| Collected data |

****************

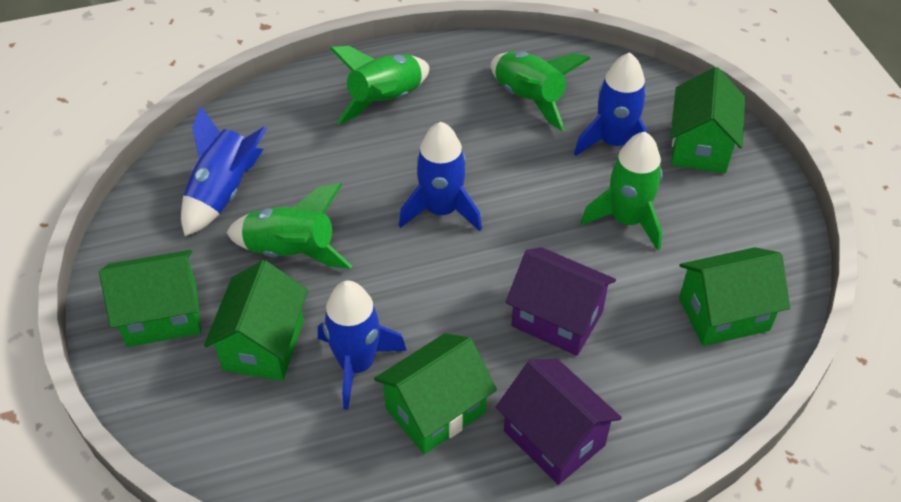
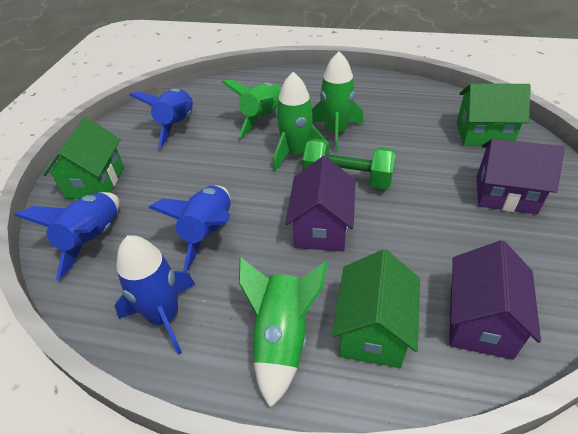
green dumbbell: 0 -> 1
green house: 5 -> 3
purple house: 2 -> 3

****************

| Exercise prompt |
Retype the full listing exactly; pictures stay out.

| Answer to this task |
green dumbbell: 0 -> 1
green house: 5 -> 3
purple house: 2 -> 3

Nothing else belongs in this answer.